▶ [Data for this task]:

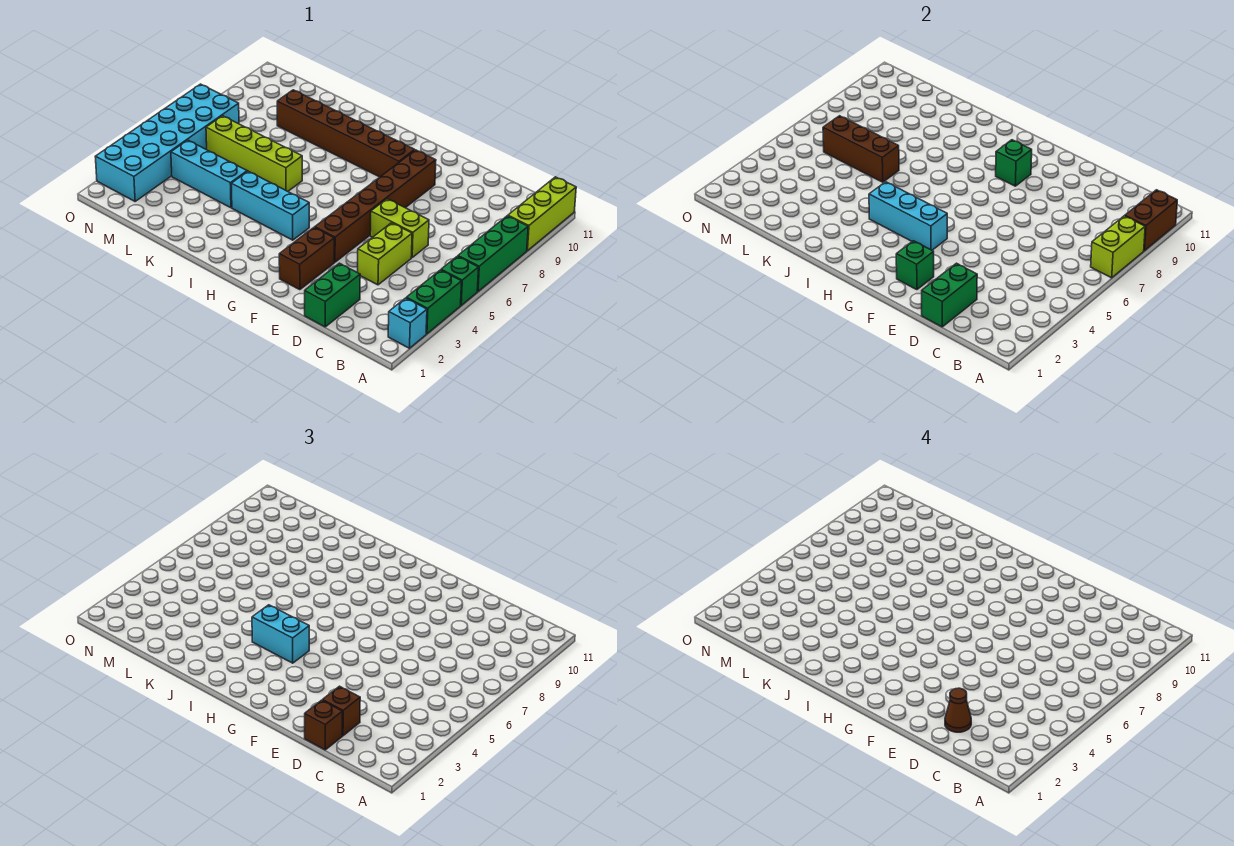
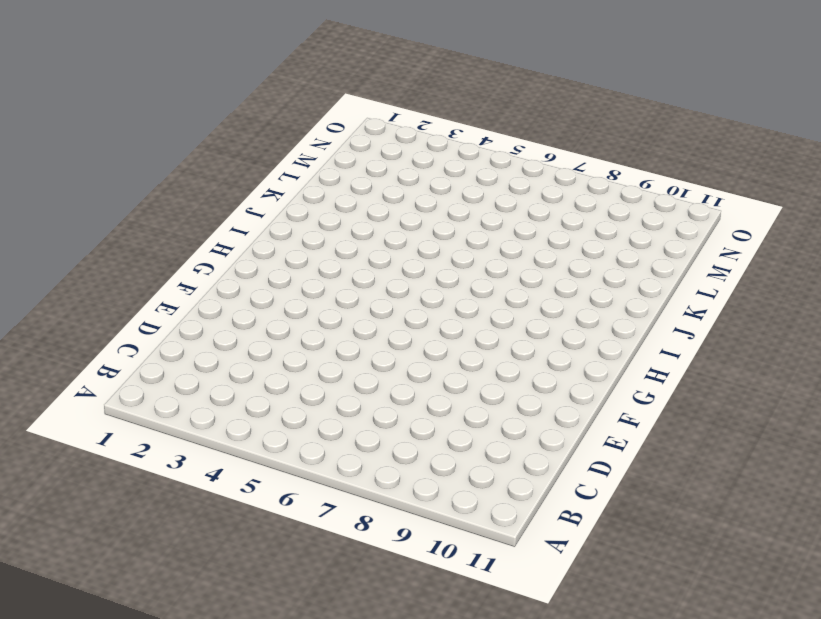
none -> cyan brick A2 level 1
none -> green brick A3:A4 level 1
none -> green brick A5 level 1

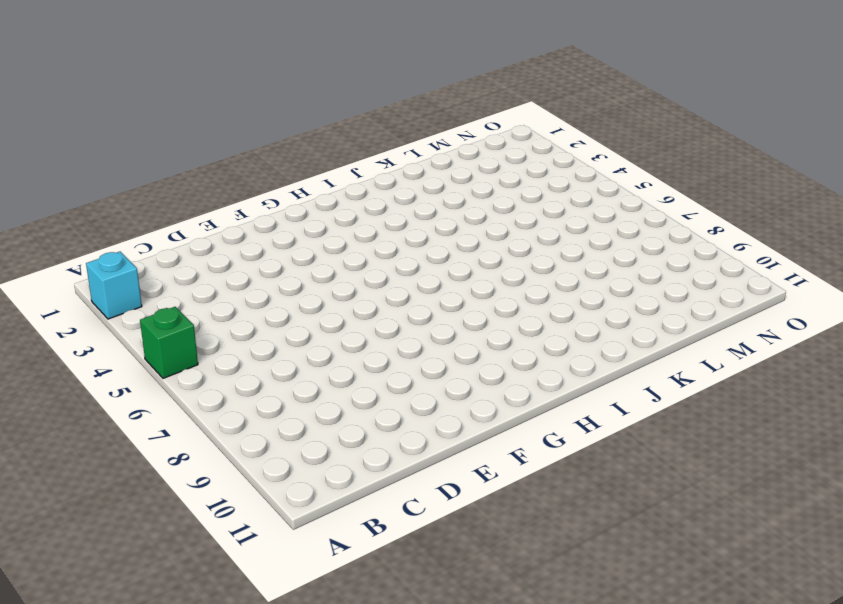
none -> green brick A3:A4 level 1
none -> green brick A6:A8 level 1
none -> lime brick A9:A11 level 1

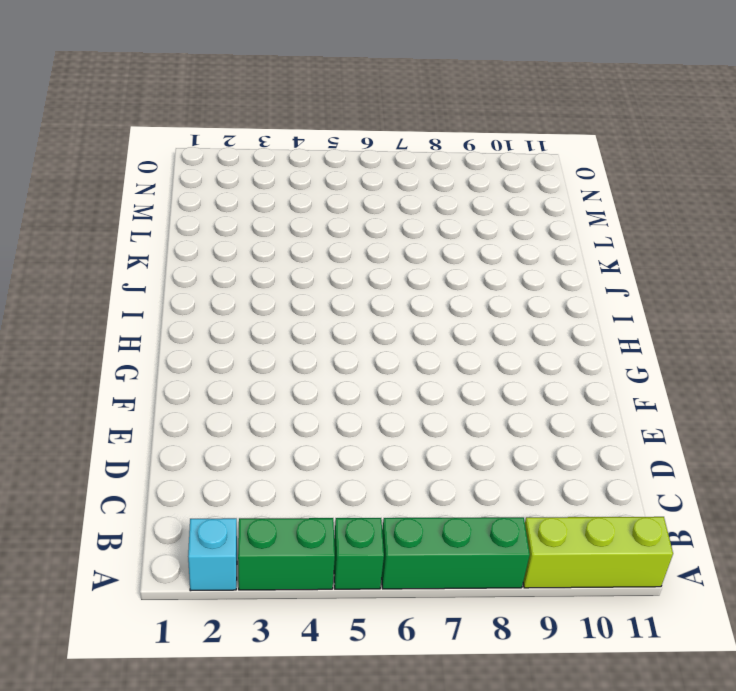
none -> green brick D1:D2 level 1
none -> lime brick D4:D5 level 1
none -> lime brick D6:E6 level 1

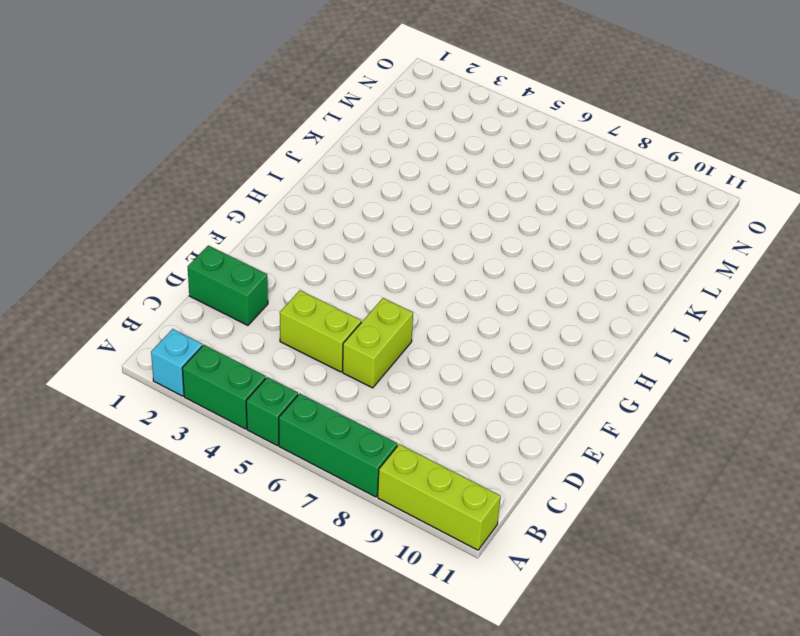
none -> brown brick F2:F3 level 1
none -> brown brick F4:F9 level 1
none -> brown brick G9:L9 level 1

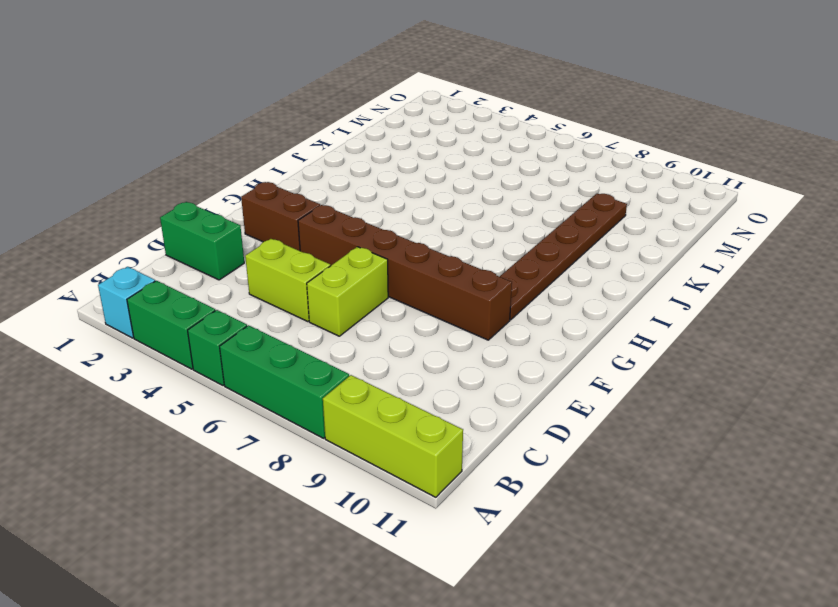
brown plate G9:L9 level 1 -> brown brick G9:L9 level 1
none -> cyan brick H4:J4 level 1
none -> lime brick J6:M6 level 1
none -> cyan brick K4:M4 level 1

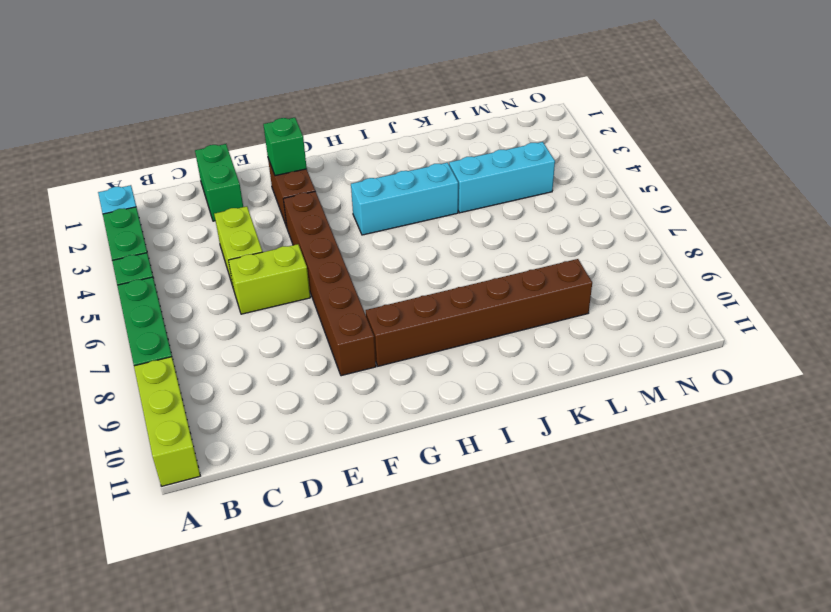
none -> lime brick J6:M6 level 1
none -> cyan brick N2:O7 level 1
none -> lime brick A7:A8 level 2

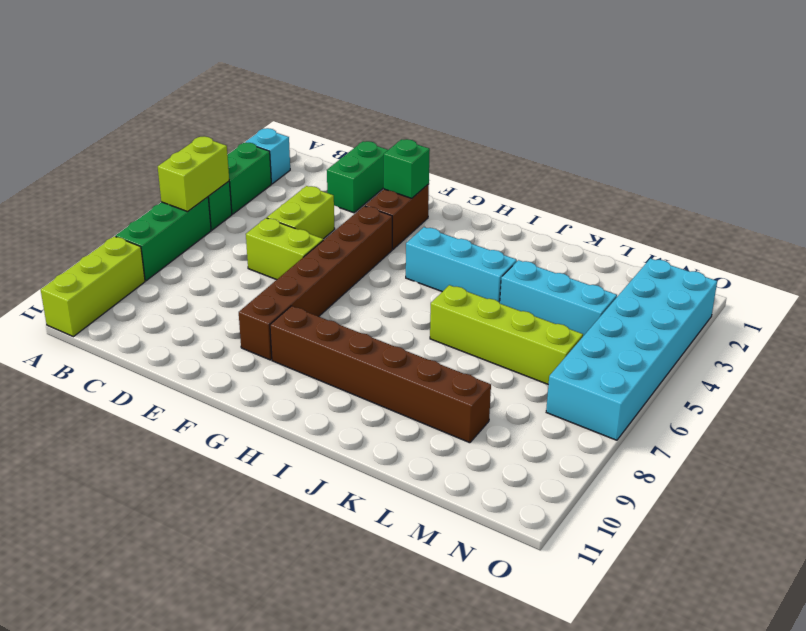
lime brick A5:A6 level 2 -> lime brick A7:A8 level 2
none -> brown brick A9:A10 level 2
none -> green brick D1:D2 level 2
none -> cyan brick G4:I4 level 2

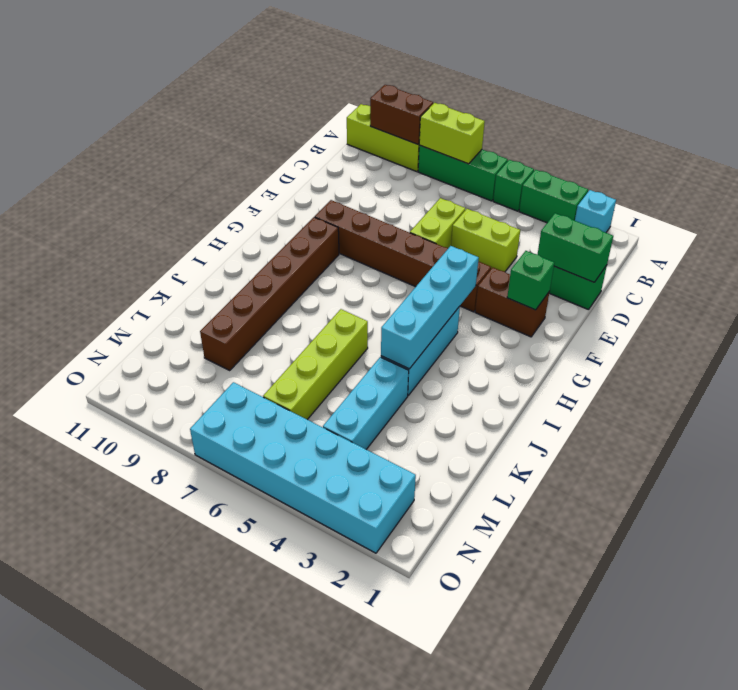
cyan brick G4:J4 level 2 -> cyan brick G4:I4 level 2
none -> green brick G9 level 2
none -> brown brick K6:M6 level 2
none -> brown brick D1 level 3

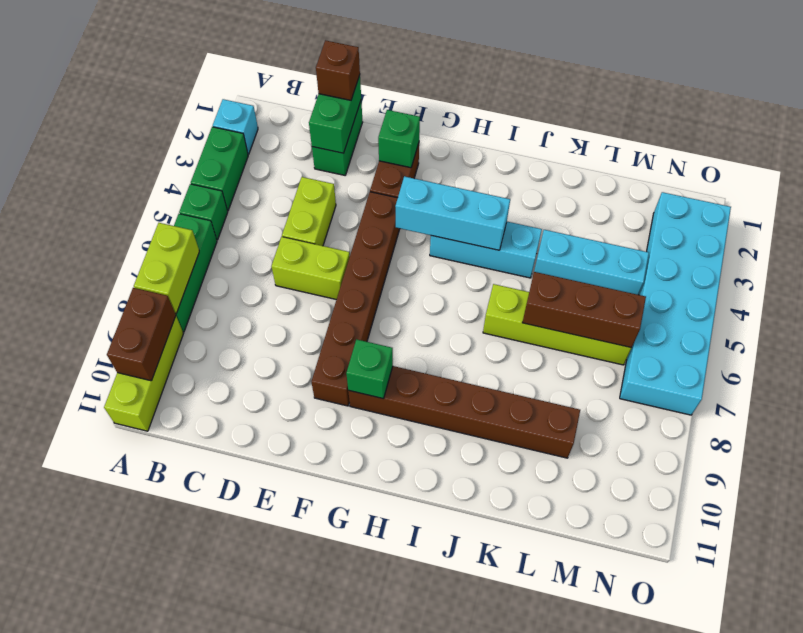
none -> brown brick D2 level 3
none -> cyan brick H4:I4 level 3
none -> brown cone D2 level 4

▶ [Exercise objective]:
State how many lines in the preceding material contain the word "green", and give nothing else.

▶ [Completed exercise]:
7